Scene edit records
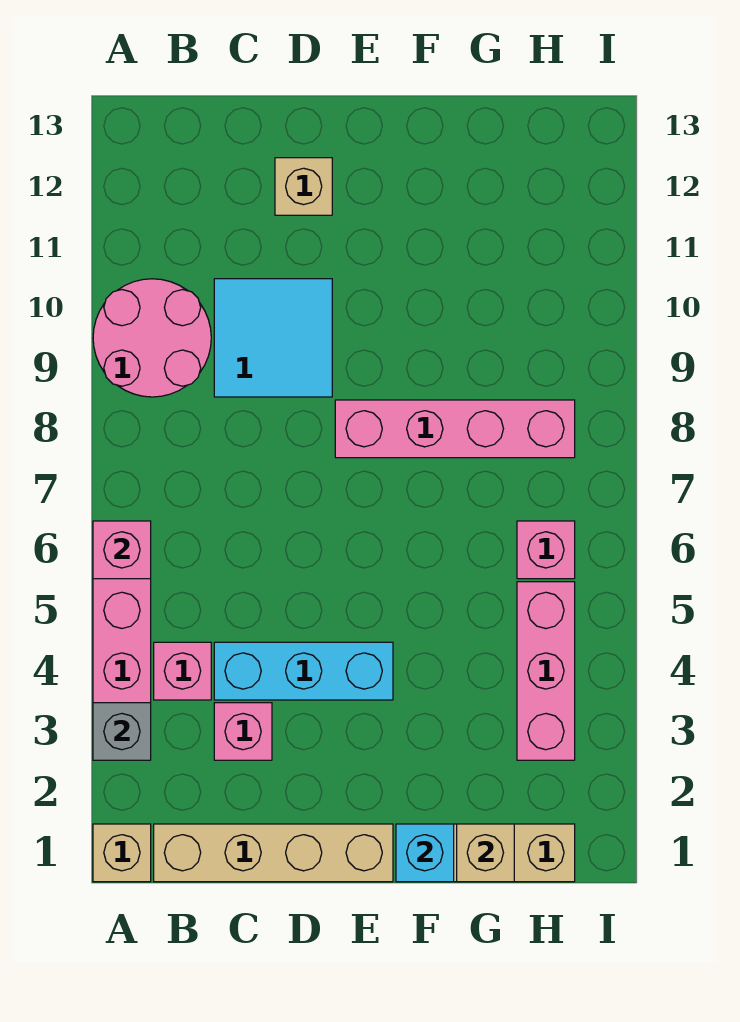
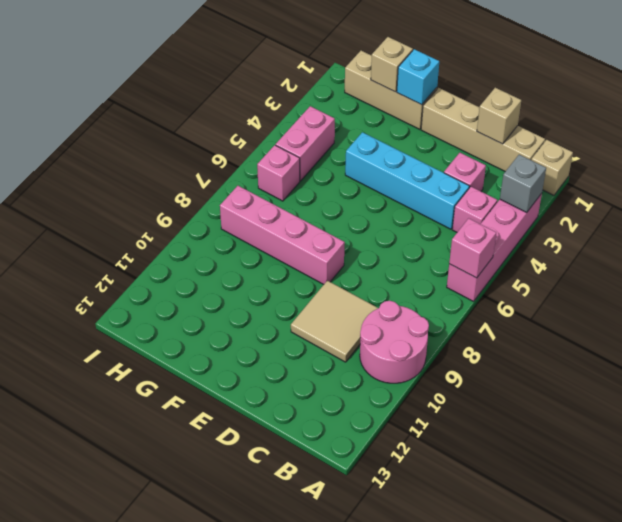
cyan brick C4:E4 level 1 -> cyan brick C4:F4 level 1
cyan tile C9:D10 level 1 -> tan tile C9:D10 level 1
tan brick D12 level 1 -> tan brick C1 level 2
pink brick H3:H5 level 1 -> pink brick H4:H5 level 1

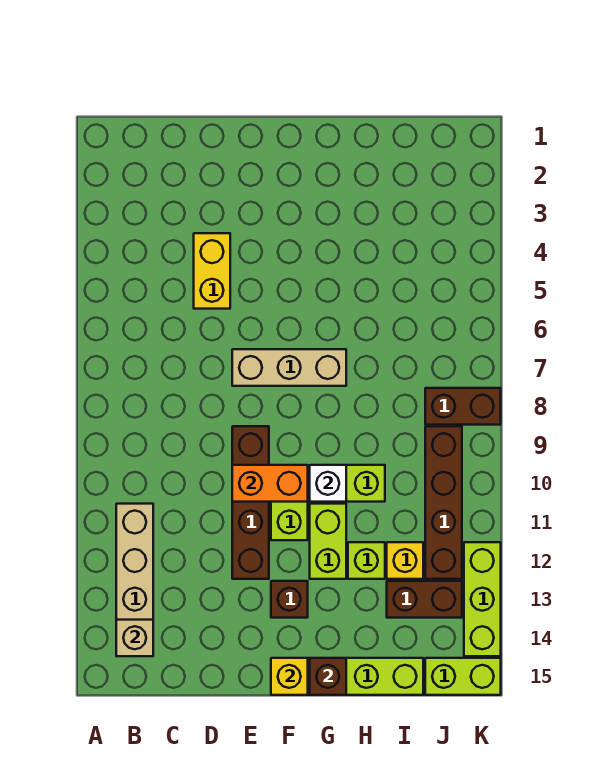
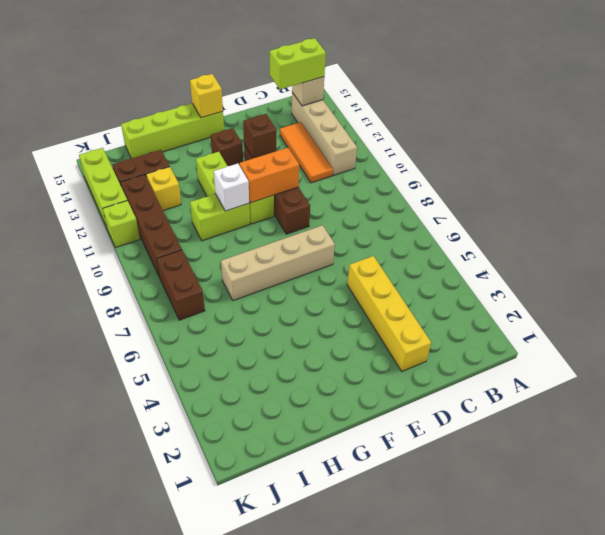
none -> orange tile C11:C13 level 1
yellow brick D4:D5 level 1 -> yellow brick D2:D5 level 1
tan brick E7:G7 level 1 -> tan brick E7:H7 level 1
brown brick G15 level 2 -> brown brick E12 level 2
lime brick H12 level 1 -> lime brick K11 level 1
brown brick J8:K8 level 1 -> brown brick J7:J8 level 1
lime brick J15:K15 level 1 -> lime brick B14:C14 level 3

**EXERCISE INSTRUCTIONS**
Working from the entries above, find every line in which the word "tile" occurs and copy it.

**YOUR RESPONSE**
cyan tile C9:D10 level 1 -> tan tile C9:D10 level 1
none -> orange tile C11:C13 level 1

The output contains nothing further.